• [Assigned task] Would you extract the whole listing below and retype it exactly?

[Data extract — start]

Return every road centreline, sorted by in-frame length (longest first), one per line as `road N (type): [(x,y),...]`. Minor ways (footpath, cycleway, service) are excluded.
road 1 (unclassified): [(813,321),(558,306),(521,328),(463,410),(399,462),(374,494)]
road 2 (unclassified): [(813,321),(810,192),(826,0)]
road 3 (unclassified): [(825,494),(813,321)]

[Data extract — finish]

• [Response]
Return every road centreline, sorted by in-frame length (longest first), one per line as `road N (type): [(x,y),...]`. Minor ways (footpath, cycleway, service) are excluded.
road 1 (unclassified): [(813,321),(558,306),(521,328),(463,410),(399,462),(374,494)]
road 2 (unclassified): [(813,321),(810,192),(826,0)]
road 3 (unclassified): [(825,494),(813,321)]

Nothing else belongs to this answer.